Below is some data. Retype exactly the lines starting at the one with "none -> purple plate L7 level 1" and ending at the one with "none -> grey brick H7 level 1".

(Stored records)
[Start of section]
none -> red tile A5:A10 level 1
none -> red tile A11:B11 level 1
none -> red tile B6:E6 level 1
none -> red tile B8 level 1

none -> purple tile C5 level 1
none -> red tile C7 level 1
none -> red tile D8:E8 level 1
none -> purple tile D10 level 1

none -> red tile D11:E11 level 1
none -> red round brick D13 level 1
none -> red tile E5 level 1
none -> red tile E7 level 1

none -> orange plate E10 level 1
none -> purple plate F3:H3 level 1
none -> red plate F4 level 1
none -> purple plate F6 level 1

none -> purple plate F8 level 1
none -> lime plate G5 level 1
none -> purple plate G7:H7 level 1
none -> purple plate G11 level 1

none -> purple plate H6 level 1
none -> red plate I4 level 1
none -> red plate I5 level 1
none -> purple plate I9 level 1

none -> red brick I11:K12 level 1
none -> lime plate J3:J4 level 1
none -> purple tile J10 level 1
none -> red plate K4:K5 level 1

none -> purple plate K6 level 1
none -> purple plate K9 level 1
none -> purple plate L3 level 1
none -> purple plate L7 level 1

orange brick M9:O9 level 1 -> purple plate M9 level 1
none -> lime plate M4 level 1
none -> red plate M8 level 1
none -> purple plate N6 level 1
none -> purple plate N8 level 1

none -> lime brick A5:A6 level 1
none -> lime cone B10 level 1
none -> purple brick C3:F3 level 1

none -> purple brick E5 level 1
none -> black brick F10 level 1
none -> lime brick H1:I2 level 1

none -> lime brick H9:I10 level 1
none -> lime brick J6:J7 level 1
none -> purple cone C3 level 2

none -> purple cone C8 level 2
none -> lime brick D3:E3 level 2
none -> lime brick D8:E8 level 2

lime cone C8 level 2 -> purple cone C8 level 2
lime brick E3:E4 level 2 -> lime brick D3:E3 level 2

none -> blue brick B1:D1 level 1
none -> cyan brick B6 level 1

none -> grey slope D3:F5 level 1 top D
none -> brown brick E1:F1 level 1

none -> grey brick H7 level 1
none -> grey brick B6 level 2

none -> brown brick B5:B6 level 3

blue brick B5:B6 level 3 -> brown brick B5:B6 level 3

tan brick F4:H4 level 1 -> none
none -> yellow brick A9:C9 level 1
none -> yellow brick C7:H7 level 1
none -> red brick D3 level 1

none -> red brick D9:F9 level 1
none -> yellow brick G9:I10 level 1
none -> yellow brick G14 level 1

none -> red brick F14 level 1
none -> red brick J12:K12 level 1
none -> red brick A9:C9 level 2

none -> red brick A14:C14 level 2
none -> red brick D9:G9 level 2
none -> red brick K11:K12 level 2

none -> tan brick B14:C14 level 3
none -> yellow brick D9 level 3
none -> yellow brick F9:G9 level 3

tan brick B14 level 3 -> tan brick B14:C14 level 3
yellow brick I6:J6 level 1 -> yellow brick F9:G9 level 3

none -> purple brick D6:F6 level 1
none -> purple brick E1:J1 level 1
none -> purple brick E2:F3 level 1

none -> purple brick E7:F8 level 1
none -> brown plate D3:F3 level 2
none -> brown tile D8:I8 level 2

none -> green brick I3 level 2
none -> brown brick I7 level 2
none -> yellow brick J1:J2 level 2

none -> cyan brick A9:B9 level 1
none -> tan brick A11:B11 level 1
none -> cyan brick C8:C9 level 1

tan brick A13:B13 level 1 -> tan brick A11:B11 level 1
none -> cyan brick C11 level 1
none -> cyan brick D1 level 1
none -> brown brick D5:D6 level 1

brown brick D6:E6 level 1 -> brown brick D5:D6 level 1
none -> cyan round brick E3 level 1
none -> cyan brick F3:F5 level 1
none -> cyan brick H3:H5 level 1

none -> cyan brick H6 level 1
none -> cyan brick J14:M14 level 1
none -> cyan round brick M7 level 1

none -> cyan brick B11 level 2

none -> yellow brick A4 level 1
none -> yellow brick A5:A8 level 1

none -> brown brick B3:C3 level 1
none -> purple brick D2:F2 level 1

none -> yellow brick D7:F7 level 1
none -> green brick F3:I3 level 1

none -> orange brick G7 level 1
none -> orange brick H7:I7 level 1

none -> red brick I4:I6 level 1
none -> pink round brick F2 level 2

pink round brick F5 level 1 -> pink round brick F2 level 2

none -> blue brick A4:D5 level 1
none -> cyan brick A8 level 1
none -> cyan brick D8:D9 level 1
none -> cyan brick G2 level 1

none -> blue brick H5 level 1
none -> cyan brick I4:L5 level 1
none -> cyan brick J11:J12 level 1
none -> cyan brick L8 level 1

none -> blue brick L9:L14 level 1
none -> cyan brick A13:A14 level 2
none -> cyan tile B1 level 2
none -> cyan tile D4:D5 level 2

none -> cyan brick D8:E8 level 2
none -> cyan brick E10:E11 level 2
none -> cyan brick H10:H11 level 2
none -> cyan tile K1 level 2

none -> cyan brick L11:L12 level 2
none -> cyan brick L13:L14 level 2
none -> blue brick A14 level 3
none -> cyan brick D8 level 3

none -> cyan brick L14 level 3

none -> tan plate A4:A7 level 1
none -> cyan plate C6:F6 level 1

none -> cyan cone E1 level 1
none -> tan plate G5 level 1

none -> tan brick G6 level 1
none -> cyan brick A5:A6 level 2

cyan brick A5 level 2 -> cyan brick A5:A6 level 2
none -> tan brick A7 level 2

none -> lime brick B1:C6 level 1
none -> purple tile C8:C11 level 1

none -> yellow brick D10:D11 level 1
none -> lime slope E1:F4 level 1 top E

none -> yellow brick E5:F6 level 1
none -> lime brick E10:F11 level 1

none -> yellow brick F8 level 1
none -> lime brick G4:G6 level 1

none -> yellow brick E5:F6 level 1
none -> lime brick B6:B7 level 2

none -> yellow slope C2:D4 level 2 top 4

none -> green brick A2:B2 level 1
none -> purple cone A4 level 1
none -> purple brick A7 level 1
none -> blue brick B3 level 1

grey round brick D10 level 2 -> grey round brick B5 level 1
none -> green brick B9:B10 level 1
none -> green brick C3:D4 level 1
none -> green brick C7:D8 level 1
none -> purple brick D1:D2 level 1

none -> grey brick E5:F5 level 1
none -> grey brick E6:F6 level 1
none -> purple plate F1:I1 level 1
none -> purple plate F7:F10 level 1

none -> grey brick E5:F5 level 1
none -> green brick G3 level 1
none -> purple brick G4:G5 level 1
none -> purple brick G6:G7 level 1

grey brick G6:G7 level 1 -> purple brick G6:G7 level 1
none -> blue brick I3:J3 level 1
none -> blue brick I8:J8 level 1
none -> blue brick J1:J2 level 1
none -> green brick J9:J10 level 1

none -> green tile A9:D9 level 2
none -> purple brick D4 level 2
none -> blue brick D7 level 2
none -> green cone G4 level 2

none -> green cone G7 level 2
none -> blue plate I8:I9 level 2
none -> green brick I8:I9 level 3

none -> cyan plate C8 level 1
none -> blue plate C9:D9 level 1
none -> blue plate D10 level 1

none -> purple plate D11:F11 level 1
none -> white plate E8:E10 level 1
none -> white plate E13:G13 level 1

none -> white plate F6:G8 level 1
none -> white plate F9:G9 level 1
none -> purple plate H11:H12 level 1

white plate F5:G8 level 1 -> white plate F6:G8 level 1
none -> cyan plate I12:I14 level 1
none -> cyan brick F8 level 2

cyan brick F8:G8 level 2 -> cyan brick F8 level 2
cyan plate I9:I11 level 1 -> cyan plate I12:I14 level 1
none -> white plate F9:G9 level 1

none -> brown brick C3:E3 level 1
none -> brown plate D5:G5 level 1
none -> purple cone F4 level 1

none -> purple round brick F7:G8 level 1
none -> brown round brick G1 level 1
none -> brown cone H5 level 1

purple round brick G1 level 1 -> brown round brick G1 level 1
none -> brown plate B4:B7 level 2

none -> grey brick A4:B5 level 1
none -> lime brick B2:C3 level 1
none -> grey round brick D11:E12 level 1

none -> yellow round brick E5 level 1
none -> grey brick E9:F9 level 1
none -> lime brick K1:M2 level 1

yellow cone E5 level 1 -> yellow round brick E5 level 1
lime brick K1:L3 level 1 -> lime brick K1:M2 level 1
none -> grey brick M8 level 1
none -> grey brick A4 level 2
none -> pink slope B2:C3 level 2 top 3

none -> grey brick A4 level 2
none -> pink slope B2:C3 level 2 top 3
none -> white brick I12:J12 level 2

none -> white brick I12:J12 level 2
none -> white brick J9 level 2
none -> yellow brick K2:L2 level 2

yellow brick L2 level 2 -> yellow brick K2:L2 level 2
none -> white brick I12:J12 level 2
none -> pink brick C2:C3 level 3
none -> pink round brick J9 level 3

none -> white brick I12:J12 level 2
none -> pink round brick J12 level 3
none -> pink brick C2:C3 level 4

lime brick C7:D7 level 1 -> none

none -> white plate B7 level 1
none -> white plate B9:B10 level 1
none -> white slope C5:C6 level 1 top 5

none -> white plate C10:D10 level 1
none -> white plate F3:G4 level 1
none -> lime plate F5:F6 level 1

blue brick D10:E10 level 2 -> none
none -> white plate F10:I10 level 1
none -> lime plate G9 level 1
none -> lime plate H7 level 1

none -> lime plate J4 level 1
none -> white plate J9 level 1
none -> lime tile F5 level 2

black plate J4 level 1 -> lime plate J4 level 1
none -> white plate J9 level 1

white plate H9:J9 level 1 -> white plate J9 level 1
[End of section]
FINISHED TASK:
none -> purple plate L7 level 1

orange brick M9:O9 level 1 -> purple plate M9 level 1
none -> lime plate M4 level 1
none -> red plate M8 level 1
none -> purple plate N6 level 1
none -> purple plate N8 level 1

none -> lime brick A5:A6 level 1
none -> lime cone B10 level 1
none -> purple brick C3:F3 level 1

none -> purple brick E5 level 1
none -> black brick F10 level 1
none -> lime brick H1:I2 level 1

none -> lime brick H9:I10 level 1
none -> lime brick J6:J7 level 1
none -> purple cone C3 level 2

none -> purple cone C8 level 2
none -> lime brick D3:E3 level 2
none -> lime brick D8:E8 level 2

lime cone C8 level 2 -> purple cone C8 level 2
lime brick E3:E4 level 2 -> lime brick D3:E3 level 2

none -> blue brick B1:D1 level 1
none -> cyan brick B6 level 1

none -> grey slope D3:F5 level 1 top D
none -> brown brick E1:F1 level 1

none -> grey brick H7 level 1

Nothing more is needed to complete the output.